[Task requirements] Given the entries below, would you transcribe exactly the lines starting at the one with "cyan square: (73, 13)" and ending at the one with "black diamond: (781, 112)", both kept, pictures omitted, nothing extra?

────────────────────

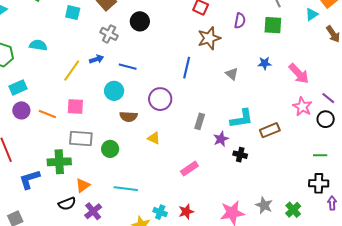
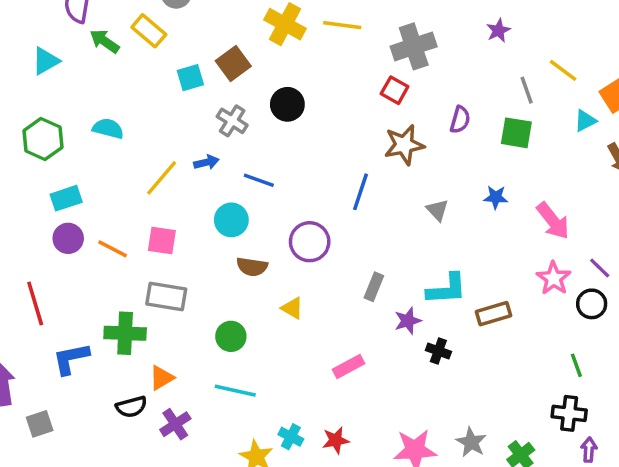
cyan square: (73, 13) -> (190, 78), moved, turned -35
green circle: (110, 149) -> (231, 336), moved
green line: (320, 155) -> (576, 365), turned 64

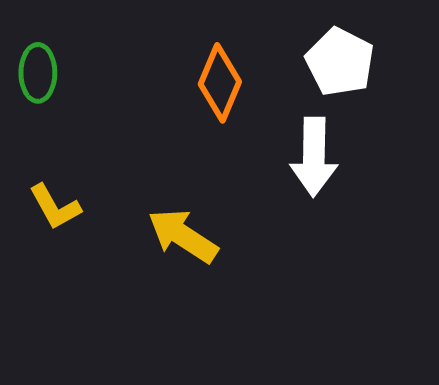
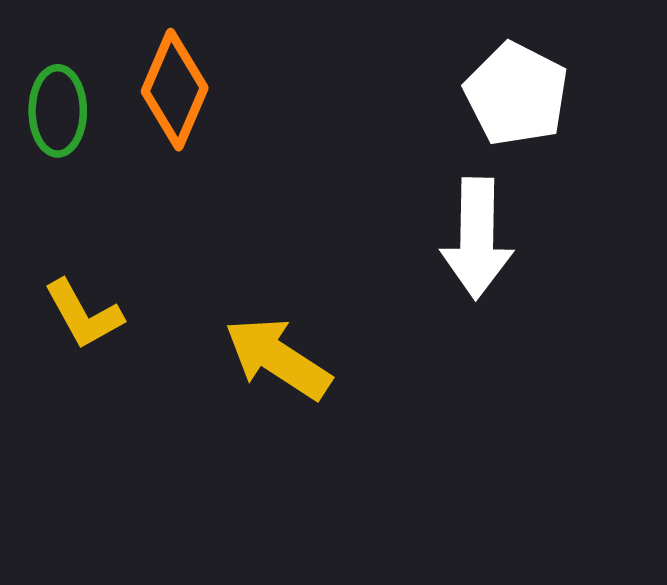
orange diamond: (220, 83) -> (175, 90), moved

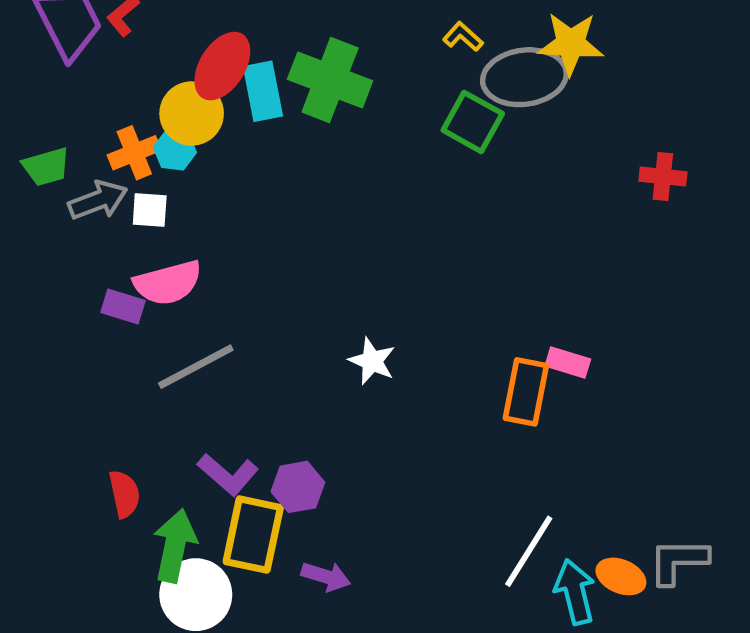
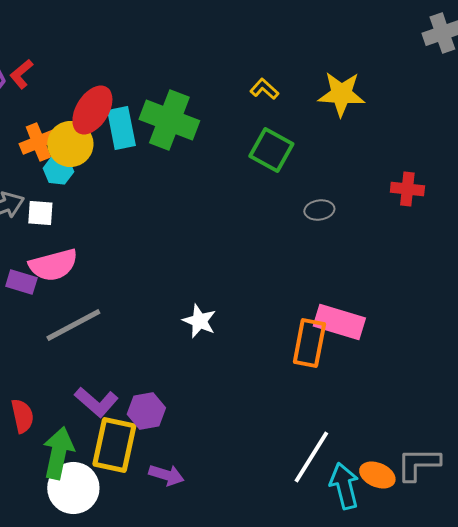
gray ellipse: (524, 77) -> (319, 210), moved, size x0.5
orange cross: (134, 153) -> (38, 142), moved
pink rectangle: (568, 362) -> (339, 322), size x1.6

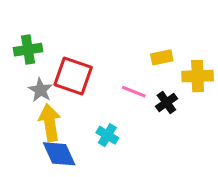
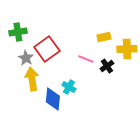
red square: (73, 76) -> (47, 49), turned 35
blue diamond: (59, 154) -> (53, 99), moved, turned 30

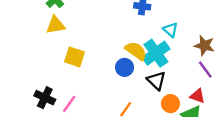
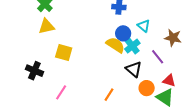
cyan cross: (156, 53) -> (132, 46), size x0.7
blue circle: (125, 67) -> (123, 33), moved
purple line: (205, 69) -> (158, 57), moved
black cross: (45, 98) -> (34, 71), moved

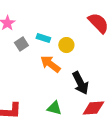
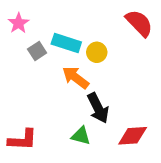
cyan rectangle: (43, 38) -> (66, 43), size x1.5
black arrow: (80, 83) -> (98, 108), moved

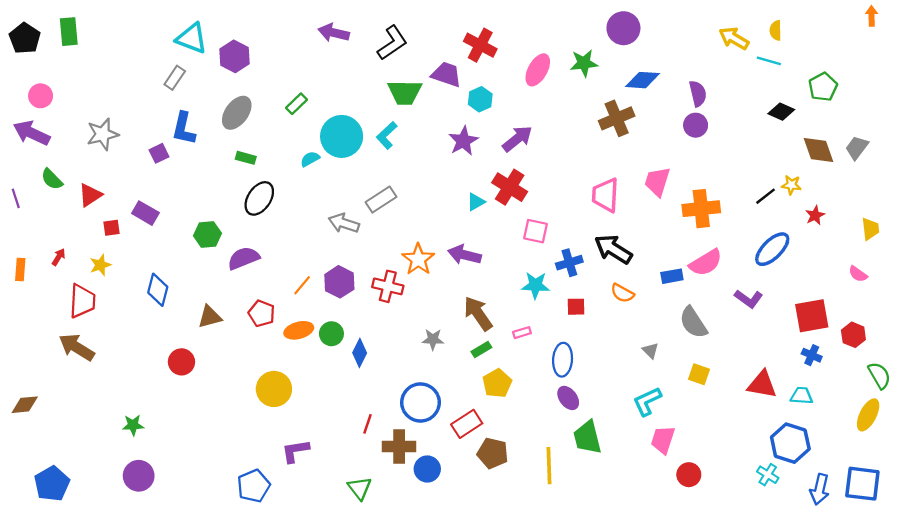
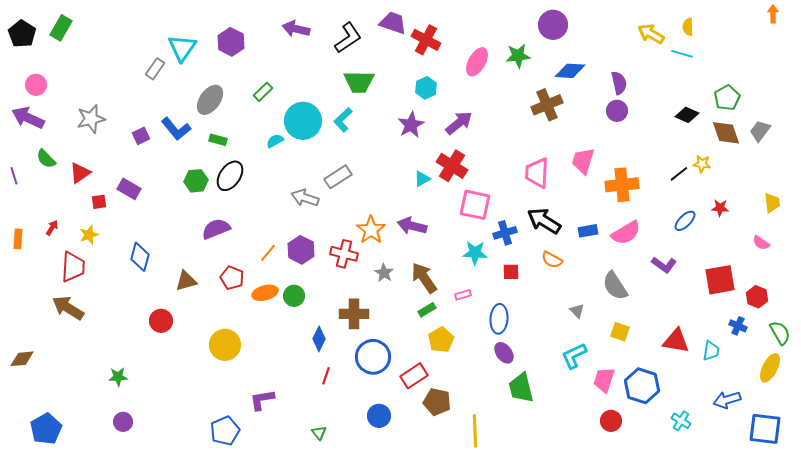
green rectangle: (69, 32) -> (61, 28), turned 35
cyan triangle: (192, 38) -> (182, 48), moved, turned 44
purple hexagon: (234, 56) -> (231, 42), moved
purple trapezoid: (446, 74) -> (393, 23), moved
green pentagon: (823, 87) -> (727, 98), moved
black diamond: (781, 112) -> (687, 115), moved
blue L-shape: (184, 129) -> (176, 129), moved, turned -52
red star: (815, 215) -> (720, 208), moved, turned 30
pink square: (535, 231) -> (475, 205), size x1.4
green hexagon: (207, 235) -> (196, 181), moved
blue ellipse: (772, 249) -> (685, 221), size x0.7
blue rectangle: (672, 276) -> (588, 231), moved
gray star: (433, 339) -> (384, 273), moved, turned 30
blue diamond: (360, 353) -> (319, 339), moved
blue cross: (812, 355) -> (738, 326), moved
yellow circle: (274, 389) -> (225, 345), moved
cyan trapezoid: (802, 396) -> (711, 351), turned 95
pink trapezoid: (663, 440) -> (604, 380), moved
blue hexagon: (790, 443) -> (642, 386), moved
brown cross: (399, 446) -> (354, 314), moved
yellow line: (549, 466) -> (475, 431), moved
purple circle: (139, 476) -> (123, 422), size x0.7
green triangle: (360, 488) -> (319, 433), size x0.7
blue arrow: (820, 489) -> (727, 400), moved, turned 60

────────────────────

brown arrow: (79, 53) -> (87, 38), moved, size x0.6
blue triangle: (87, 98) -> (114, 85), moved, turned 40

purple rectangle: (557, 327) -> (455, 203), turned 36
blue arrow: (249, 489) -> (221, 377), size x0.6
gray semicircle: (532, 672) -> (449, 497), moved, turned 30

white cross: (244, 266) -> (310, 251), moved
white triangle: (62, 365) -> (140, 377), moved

────────────────────

[Exercise solution]
cyan square: (73, 13) -> (190, 78), moved, turned -35
green circle: (110, 149) -> (231, 336), moved
green line: (320, 155) -> (576, 365), turned 64

orange diamond: (220, 83) -> (175, 90), moved

gray ellipse: (524, 77) -> (319, 210), moved, size x0.5
orange cross: (134, 153) -> (38, 142), moved
pink rectangle: (568, 362) -> (339, 322), size x1.6

red square: (73, 76) -> (47, 49), turned 35
blue diamond: (59, 154) -> (53, 99), moved, turned 30

cyan cross: (156, 53) -> (132, 46), size x0.7
blue circle: (125, 67) -> (123, 33), moved
purple line: (205, 69) -> (158, 57), moved
black cross: (45, 98) -> (34, 71), moved

cyan rectangle: (43, 38) -> (66, 43), size x1.5
black arrow: (80, 83) -> (98, 108), moved

green rectangle: (69, 32) -> (61, 28), turned 35
cyan triangle: (192, 38) -> (182, 48), moved, turned 44
purple hexagon: (234, 56) -> (231, 42), moved
purple trapezoid: (446, 74) -> (393, 23), moved
green pentagon: (823, 87) -> (727, 98), moved
black diamond: (781, 112) -> (687, 115), moved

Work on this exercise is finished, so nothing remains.